*Task item*. Output a character-exact copy of the data, images removed.

*Exercise data*.
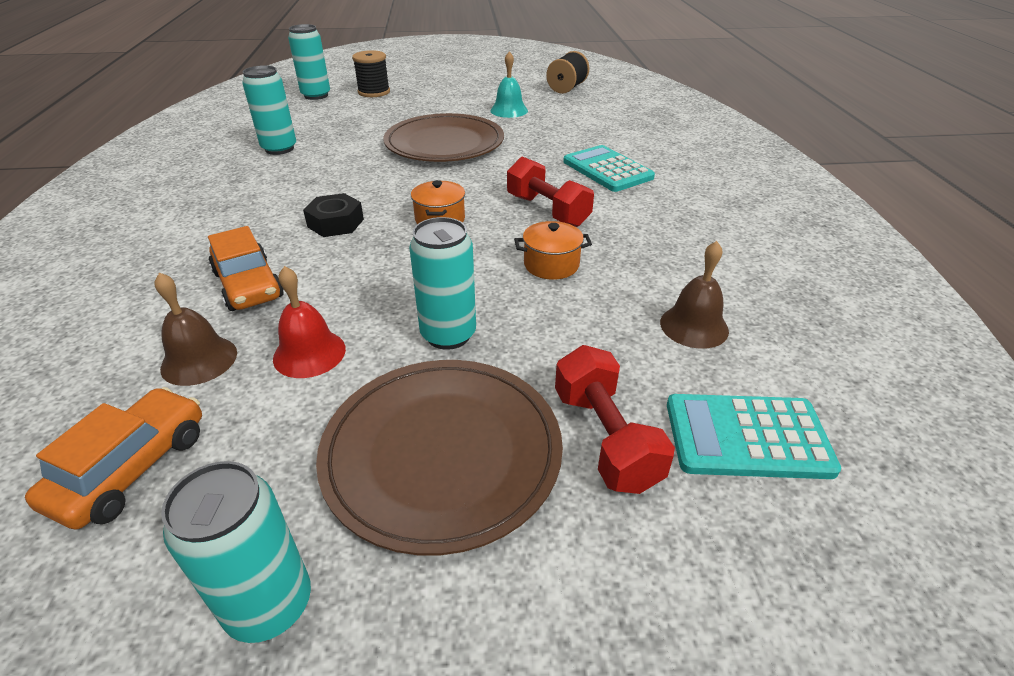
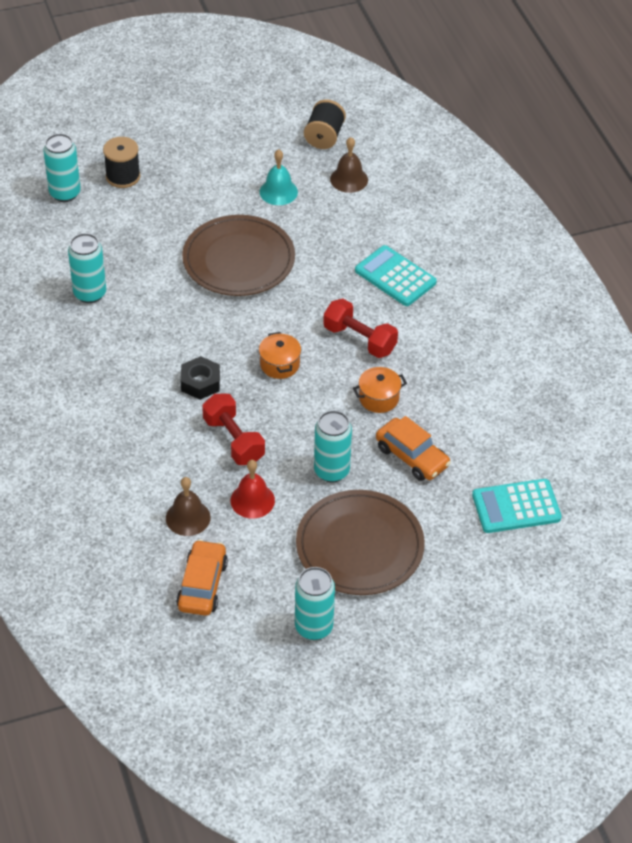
camera: 15 degrees left, 10 degrees up
orange car [208,226,284,311] -> orange car moved to [376,416,451,481]
red dumbbell [555,345,675,494] -> red dumbbell moved to [202,394,265,465]
brown bell [660,241,729,349] -> brown bell moved to [330,137,368,193]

*Your response*.
camera: 15 degrees left, 10 degrees up
orange car [208,226,284,311] -> orange car moved to [376,416,451,481]
red dumbbell [555,345,675,494] -> red dumbbell moved to [202,394,265,465]
brown bell [660,241,729,349] -> brown bell moved to [330,137,368,193]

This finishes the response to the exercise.